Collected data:
◇ ◇ ◇ ◇
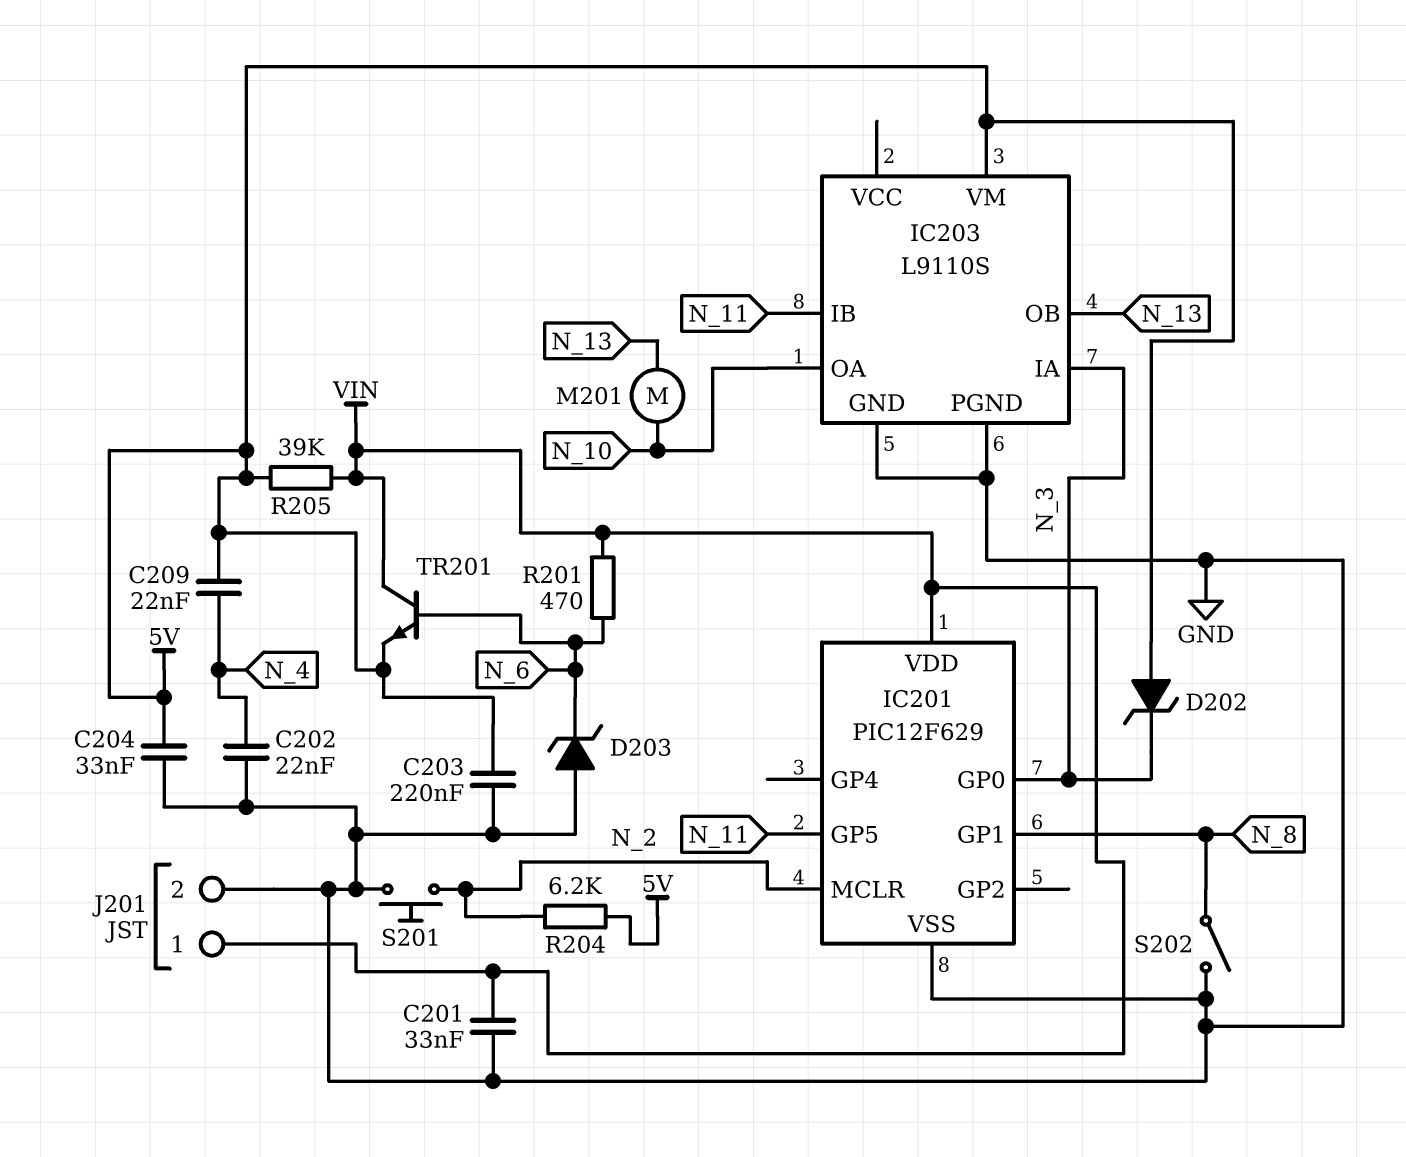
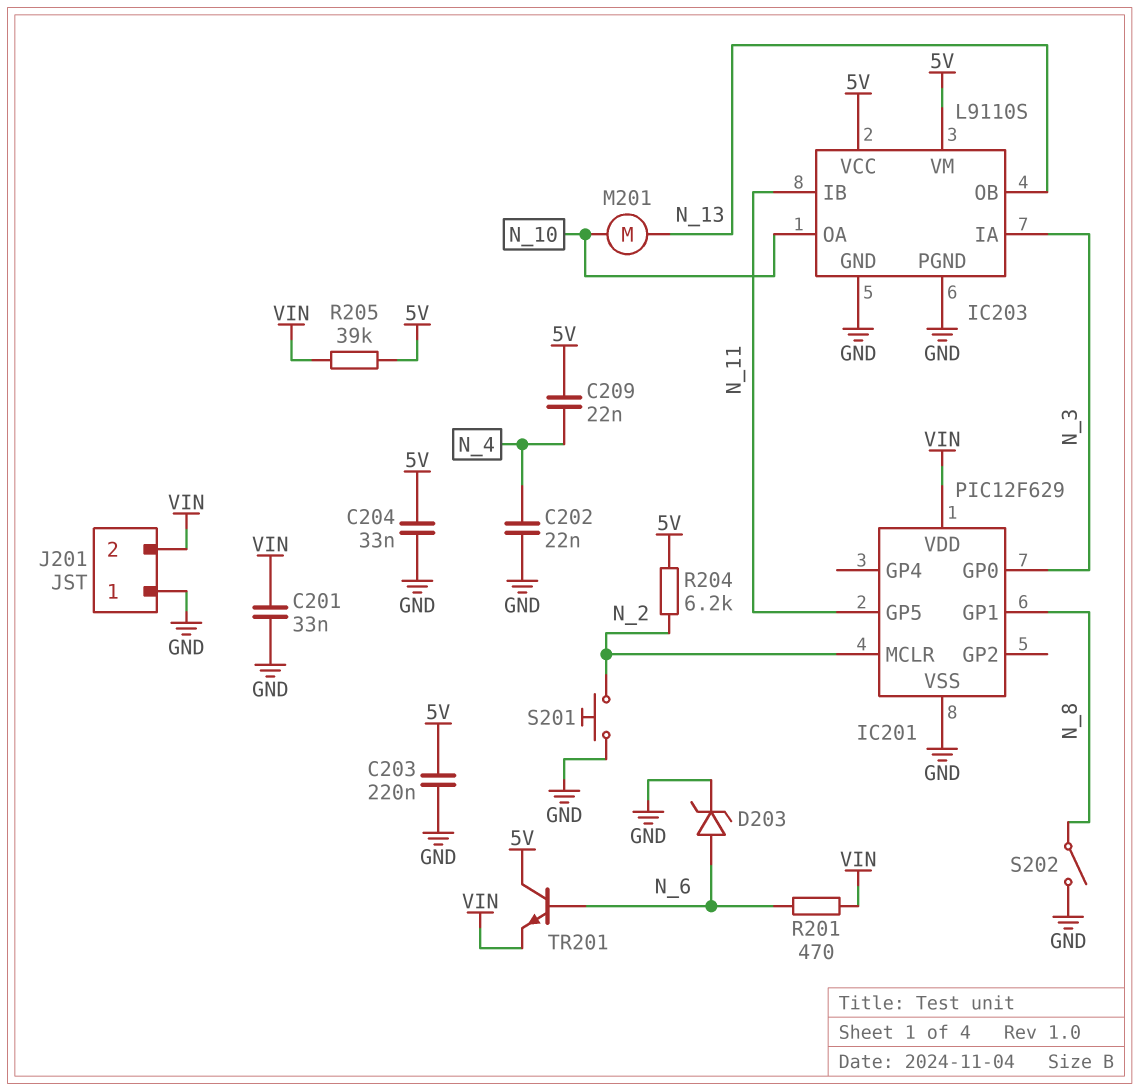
D202: zener (A 5V, K N_3) -> none
D203: zener (A GND, K N_6) -> zener (A N_6, K GND)
IC203 pin VCC: none -> 5V
J201 pin 1: VIN -> GND
J201 pin 2: GND -> VIN
TR201: NPN (B N_6, C VIN, E 5V) -> NPN (B N_6, C 5V, E VIN)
◇ ◇ ◇ ◇
--- Instructions for the task ---
Starting at the line that contains "J201 pin 1: VIN -> GND", return every line through the last one above, exactly as written.

--- Task response ---
J201 pin 1: VIN -> GND
J201 pin 2: GND -> VIN
TR201: NPN (B N_6, C VIN, E 5V) -> NPN (B N_6, C 5V, E VIN)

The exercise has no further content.